-- START --
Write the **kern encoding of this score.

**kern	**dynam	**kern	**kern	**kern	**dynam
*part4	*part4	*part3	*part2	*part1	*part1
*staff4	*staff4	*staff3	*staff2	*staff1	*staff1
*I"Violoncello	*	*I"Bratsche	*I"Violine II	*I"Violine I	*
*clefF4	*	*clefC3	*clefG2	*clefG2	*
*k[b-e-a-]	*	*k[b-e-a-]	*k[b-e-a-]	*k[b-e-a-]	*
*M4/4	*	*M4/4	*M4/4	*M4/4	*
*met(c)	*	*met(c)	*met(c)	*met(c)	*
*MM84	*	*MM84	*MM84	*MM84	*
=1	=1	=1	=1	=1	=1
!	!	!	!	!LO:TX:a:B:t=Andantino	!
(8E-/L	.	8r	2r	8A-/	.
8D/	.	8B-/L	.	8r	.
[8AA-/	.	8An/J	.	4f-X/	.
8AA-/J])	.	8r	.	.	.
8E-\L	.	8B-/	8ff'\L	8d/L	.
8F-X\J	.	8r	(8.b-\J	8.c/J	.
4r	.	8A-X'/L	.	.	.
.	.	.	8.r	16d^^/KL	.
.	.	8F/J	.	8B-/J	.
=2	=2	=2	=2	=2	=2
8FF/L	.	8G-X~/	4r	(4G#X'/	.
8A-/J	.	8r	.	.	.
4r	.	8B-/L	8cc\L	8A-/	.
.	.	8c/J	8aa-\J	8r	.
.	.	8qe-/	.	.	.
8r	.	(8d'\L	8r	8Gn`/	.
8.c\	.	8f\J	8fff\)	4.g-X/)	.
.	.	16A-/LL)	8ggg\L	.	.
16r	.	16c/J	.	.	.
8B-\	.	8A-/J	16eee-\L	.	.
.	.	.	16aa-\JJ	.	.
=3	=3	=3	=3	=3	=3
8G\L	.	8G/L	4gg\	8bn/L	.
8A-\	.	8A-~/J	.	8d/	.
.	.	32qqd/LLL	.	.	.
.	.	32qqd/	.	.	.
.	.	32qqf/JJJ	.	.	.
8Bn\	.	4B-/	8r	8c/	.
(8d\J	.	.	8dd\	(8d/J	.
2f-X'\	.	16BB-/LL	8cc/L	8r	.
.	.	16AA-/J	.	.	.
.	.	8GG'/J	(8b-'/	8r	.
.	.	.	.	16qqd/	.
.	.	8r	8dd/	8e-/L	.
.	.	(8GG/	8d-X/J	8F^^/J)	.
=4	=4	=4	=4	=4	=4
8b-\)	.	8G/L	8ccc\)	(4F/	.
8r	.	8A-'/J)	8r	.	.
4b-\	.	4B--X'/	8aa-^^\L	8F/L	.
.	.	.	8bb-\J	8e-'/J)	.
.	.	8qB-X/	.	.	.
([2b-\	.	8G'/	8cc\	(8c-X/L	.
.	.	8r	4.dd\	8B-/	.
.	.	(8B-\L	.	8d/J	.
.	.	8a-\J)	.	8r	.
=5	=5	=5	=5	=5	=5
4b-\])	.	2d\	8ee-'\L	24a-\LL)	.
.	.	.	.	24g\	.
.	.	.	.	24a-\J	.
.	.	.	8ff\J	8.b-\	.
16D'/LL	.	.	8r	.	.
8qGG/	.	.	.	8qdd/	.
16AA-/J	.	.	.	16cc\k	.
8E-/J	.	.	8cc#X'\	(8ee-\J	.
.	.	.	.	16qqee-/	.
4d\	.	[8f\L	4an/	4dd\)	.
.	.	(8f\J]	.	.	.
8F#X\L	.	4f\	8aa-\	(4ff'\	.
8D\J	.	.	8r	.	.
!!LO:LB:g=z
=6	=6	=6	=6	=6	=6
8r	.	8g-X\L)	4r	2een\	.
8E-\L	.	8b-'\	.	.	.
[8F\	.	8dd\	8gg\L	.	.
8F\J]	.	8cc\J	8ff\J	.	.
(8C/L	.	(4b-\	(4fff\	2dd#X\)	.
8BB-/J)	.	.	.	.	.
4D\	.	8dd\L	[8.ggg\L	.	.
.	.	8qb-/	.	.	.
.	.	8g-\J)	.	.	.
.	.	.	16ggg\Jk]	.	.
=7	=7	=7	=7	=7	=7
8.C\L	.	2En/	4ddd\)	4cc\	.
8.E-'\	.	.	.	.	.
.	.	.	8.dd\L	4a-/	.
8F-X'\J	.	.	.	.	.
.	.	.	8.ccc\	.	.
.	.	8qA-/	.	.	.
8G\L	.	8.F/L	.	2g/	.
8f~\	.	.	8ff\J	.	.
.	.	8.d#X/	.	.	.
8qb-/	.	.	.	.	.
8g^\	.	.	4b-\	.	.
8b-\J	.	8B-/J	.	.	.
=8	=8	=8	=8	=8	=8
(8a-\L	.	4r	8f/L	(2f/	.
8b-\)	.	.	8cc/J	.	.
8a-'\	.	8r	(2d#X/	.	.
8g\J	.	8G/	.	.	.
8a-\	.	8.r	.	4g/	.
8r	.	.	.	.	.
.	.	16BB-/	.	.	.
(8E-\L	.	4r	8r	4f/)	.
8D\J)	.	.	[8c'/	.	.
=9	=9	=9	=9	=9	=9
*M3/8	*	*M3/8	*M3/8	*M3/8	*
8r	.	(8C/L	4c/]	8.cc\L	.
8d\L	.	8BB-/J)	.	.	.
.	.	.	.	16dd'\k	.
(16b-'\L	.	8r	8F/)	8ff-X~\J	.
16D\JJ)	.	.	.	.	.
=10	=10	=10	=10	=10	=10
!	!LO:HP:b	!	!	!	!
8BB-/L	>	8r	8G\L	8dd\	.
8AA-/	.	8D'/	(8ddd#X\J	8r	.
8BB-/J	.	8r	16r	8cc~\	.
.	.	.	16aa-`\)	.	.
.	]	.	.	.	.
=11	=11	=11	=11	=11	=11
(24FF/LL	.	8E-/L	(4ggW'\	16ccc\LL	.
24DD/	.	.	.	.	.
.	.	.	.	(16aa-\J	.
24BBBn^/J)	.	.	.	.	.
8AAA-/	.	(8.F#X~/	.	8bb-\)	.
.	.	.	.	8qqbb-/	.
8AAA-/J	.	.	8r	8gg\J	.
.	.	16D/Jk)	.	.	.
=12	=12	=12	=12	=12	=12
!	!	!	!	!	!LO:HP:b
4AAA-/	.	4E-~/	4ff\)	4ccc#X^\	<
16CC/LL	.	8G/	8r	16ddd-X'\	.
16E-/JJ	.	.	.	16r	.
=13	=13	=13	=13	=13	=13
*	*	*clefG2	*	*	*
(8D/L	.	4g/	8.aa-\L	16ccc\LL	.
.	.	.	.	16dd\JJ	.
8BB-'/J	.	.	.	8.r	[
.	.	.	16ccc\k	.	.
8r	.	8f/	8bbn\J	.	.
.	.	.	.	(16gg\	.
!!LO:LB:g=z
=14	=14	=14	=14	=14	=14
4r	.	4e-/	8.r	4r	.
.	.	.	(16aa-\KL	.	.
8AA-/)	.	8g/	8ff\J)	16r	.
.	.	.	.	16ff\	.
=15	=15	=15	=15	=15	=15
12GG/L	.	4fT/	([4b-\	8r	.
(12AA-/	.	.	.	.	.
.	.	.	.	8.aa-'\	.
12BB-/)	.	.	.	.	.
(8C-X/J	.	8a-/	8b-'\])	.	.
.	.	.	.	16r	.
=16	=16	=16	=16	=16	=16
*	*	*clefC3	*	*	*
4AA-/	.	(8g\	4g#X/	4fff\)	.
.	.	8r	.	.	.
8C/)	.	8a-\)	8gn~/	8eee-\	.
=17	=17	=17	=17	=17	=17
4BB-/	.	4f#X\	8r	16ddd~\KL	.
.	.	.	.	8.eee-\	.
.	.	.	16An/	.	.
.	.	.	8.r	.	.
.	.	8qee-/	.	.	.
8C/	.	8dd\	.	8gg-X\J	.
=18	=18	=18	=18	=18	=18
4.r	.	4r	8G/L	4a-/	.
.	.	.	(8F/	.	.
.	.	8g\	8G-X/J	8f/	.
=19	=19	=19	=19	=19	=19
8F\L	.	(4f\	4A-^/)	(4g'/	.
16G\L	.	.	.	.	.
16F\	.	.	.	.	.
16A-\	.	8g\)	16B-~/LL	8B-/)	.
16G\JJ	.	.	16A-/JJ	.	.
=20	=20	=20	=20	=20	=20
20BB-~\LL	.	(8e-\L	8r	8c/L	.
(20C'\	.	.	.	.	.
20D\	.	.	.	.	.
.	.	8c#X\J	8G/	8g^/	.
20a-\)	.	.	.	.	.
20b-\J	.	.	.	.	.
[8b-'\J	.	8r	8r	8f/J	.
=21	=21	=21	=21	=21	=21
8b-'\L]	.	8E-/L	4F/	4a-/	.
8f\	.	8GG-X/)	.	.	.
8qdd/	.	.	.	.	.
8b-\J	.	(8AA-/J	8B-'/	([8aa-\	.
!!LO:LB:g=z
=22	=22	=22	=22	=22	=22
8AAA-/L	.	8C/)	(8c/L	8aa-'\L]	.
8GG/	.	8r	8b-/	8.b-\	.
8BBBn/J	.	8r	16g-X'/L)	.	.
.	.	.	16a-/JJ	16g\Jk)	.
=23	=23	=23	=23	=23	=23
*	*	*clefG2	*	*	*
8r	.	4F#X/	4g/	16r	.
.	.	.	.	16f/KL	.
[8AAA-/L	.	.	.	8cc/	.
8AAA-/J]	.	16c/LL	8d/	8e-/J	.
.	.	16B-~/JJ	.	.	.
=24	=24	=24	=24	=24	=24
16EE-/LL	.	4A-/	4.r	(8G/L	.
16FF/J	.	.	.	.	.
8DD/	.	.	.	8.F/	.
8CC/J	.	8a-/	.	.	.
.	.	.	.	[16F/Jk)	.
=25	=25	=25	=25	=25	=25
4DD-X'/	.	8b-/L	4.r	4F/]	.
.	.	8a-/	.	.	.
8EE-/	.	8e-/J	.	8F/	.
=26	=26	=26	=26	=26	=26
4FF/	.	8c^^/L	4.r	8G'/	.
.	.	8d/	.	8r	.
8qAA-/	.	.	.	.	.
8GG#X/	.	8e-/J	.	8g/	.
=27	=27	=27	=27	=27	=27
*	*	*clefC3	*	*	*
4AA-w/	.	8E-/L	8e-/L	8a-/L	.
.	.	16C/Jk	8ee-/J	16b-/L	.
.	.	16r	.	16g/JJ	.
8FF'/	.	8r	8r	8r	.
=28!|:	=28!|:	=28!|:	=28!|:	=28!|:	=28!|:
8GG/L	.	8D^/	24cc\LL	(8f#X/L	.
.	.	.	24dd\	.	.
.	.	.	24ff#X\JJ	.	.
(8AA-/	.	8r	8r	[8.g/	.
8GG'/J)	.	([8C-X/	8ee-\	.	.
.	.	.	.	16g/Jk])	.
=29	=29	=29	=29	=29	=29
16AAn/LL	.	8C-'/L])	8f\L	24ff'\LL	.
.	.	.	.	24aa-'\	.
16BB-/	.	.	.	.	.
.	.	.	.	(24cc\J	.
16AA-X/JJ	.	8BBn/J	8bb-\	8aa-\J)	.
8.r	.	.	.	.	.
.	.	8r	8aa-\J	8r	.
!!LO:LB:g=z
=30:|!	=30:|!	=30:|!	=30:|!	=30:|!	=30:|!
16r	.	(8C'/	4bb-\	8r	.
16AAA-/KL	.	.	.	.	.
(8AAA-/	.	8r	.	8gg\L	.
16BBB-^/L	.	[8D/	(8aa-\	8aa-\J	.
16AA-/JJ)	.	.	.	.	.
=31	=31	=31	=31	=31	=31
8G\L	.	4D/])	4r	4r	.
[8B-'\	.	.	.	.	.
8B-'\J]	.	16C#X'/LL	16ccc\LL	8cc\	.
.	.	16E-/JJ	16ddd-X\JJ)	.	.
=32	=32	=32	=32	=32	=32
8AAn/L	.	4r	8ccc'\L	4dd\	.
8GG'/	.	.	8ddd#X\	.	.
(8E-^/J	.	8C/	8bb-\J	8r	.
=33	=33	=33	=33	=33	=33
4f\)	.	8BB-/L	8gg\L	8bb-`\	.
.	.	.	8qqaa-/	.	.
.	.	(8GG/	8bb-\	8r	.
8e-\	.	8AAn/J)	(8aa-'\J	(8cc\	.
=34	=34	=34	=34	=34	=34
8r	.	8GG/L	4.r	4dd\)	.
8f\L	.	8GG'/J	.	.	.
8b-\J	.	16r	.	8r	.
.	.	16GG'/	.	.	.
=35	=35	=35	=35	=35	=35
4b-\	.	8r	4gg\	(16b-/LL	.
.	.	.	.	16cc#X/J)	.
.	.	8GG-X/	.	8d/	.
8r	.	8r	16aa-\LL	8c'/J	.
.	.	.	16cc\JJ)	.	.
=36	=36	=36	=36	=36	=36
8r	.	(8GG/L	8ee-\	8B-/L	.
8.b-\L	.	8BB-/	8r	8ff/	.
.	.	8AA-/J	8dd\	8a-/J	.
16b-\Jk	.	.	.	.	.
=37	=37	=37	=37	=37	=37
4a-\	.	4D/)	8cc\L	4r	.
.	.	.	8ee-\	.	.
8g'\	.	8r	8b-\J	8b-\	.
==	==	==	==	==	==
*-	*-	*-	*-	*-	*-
-- END --
Written problem | Identify every line of the listing above that contains the string "kern", and copy each such line. Case counts.

Output of the task |
Write the **kern encoding of this score.
**kern	**dynam	**kern	**kern	**kern	**dynam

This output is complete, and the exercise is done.